Keep the images out and copy every entry below exactly.

### Source information

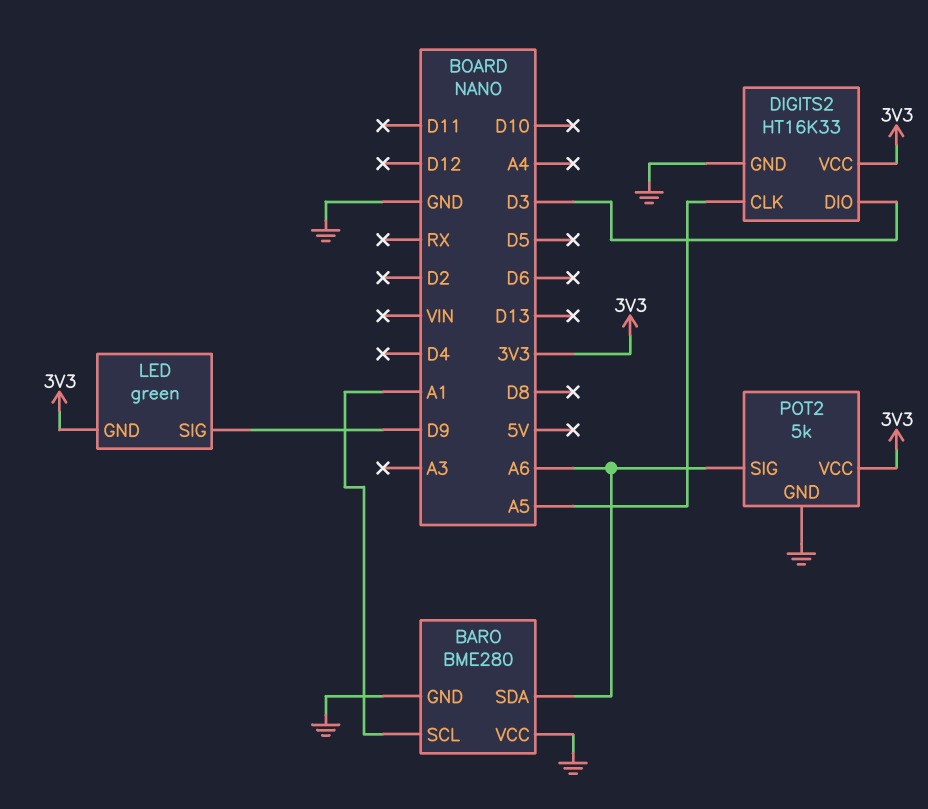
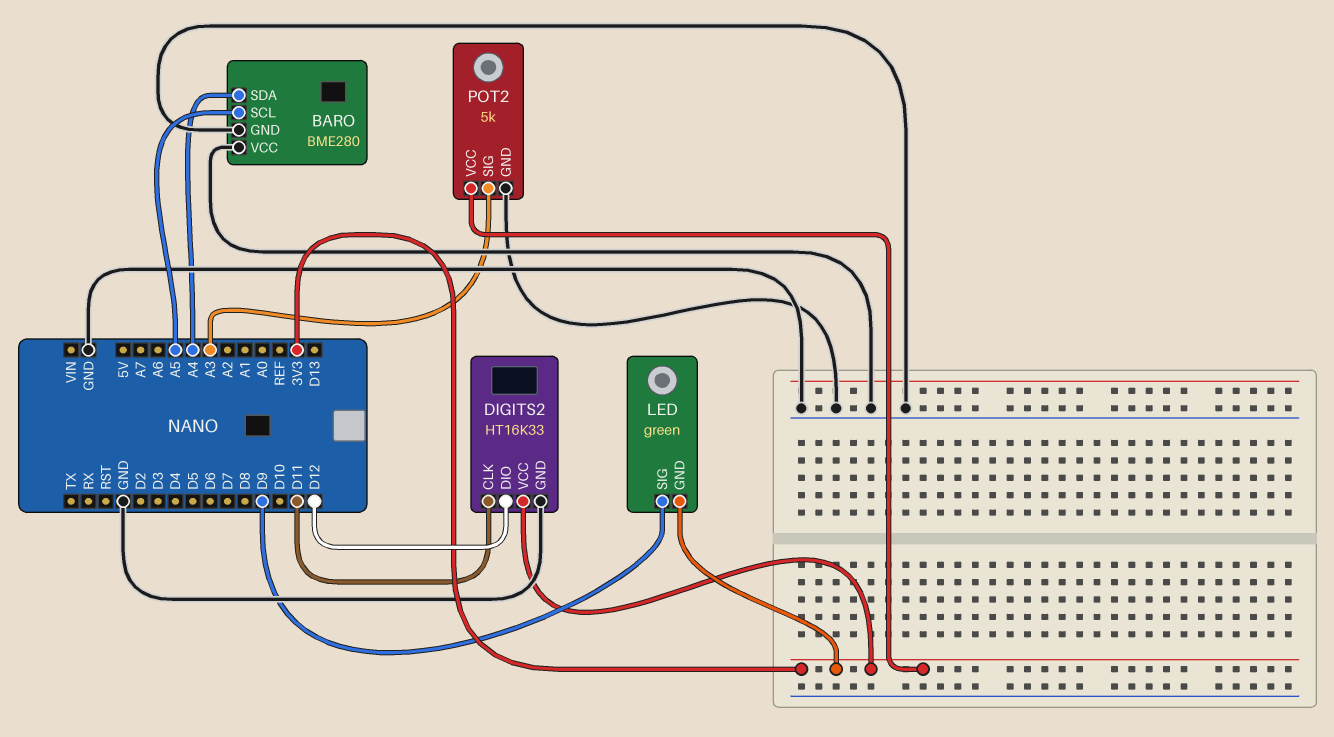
BARO pin SCL: A1 -> A5
BARO pin SDA: A6 -> A4
DIGITS2 pin CLK: A5 -> D11
DIGITS2 pin DIO: D3 -> D12
POT2 pin SIG: A6 -> A3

######

*Written reply*:
BARO pin SCL: A1 -> A5
BARO pin SDA: A6 -> A4
DIGITS2 pin CLK: A5 -> D11
DIGITS2 pin DIO: D3 -> D12
POT2 pin SIG: A6 -> A3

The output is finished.